#### Work task
What you return must be an exact copy of the lines in the listing below between the line holding "camera: 30 degrees left, 5 degrees up" and the line holding "(517, 652) = (695, 961): green", inclusive, and nothing more.

[[ Data supplied, beginning ]]

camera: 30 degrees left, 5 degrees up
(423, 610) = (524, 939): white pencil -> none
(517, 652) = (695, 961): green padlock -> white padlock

[[ Data supplied, end ]]
[[ Data supplied, beginning ]]

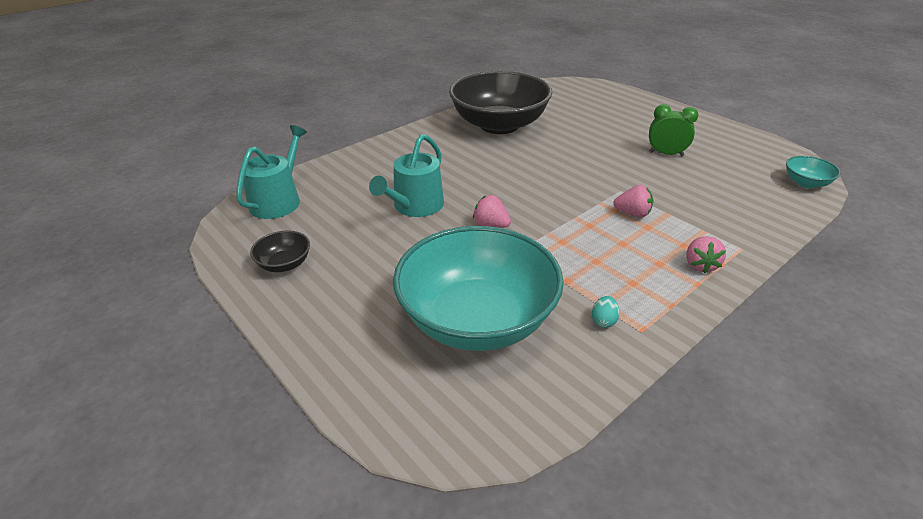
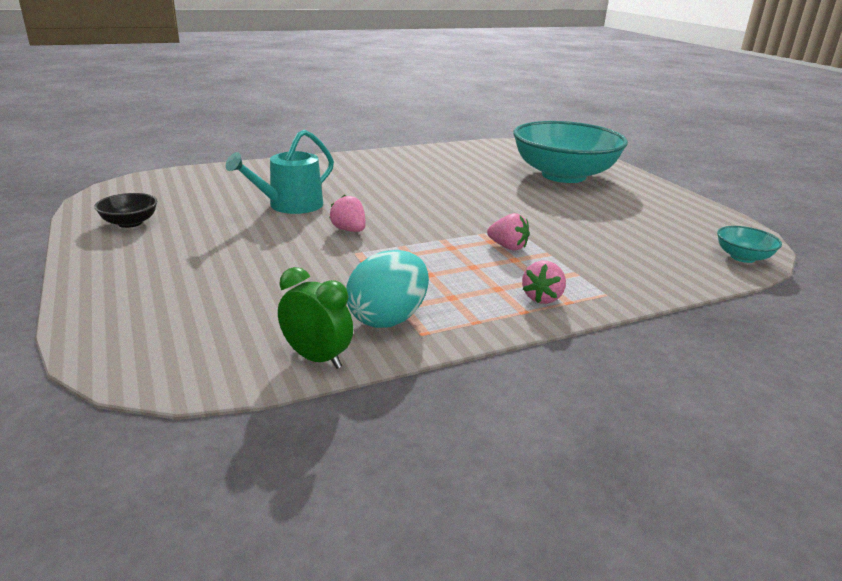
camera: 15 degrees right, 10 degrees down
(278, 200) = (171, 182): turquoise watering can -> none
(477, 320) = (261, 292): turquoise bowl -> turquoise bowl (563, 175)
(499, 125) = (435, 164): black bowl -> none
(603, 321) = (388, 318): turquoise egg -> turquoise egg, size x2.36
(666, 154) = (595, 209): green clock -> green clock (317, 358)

[[ Data supplied, end ]]
[[ Data supplied, beginning ]]

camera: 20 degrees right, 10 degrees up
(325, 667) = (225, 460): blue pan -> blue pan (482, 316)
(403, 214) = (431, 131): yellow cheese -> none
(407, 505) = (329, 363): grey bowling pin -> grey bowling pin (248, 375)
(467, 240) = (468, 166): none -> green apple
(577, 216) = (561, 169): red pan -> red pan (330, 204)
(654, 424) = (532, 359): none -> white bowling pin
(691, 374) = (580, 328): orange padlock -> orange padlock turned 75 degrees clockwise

[[ Data supplied, end ]]

#### Answer to the exercise
camera: 30 degrees left, 5 degrees up
(423, 610) = (524, 939): white pencil -> none
(517, 652) = (695, 961): green padlock -> white padlock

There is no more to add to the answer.